* _Entries taken from a collection_
____
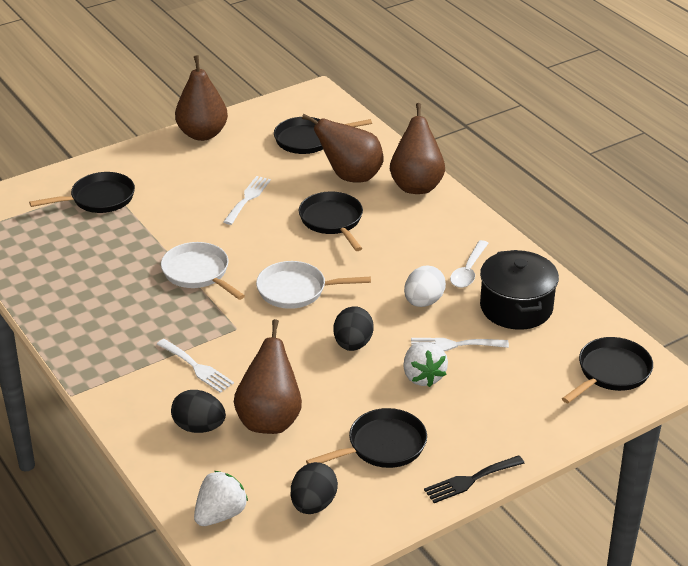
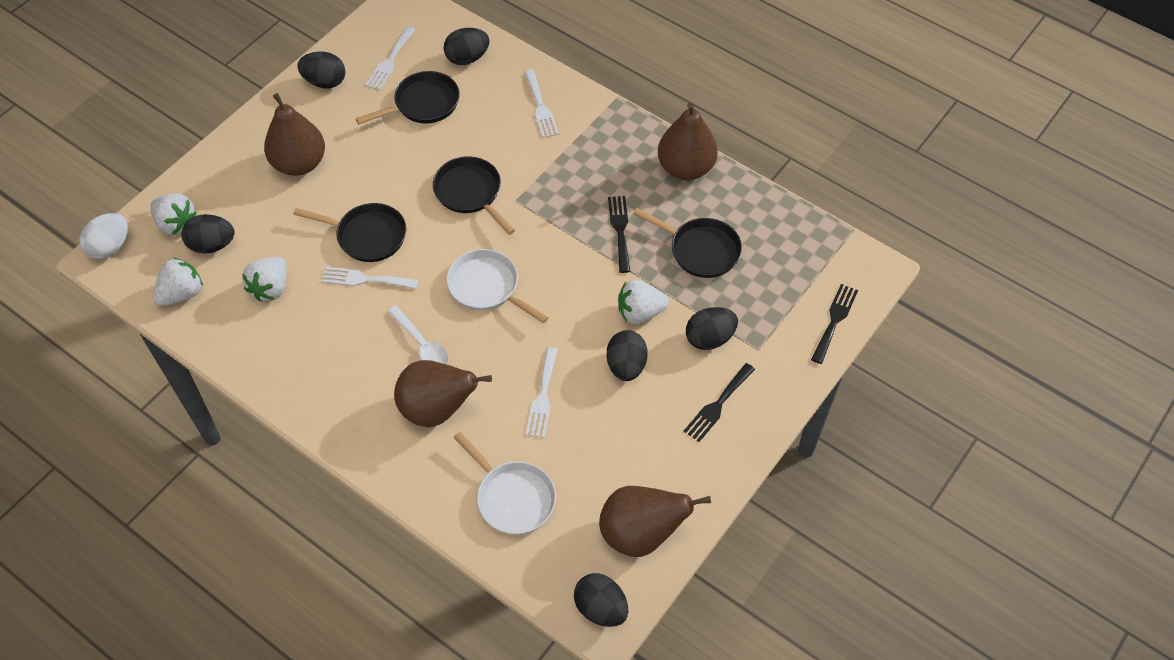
black egg: 3 -> 6
black fork: 1 -> 3
black pan: 5 -> 4
black pot: 1 -> 0
white fork: 3 -> 4
white strawberry: 2 -> 4

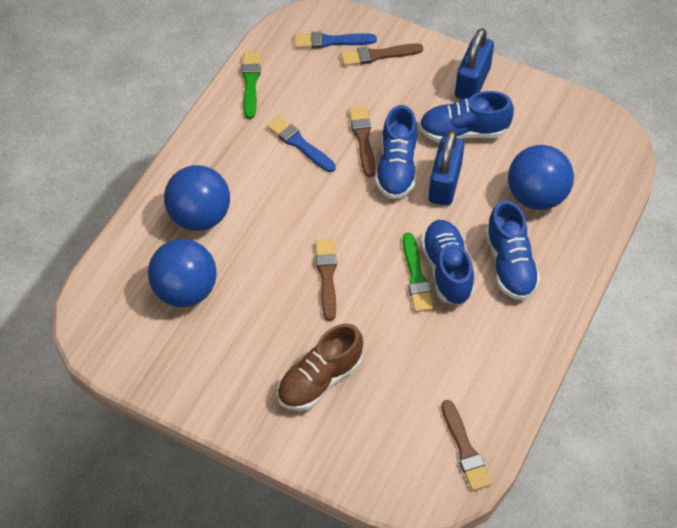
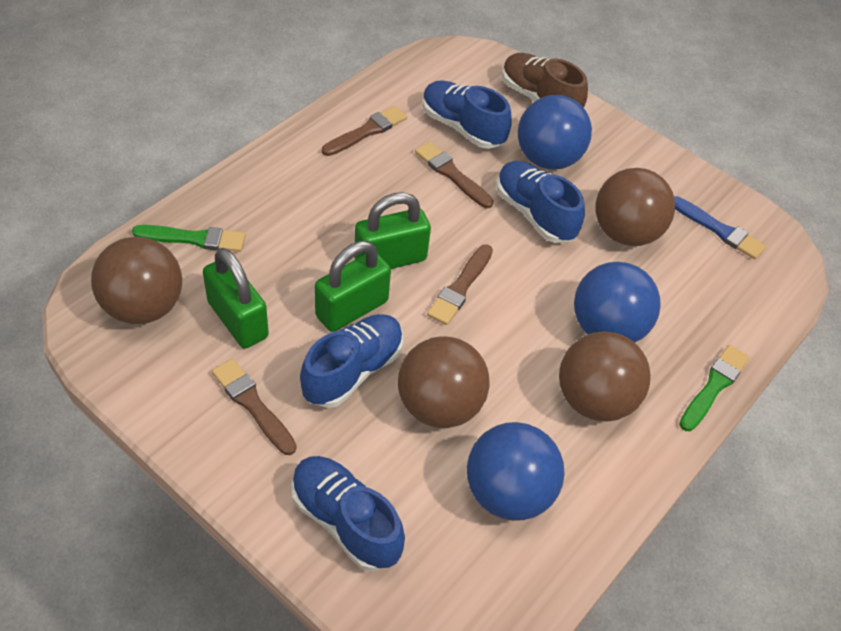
blue brush: 2 -> 1
blue padlock: 2 -> 0
brown ball: 0 -> 4
green padlock: 0 -> 3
____
* _Work request_
A word-for-word copy is needed of the lines from the line holding "black pot: 1 -> 0" through the end of the records, both included, excluding every picture.

* _Answer to the exercise_
black pot: 1 -> 0
white fork: 3 -> 4
white strawberry: 2 -> 4

blue brush: 2 -> 1
blue padlock: 2 -> 0
brown ball: 0 -> 4
green padlock: 0 -> 3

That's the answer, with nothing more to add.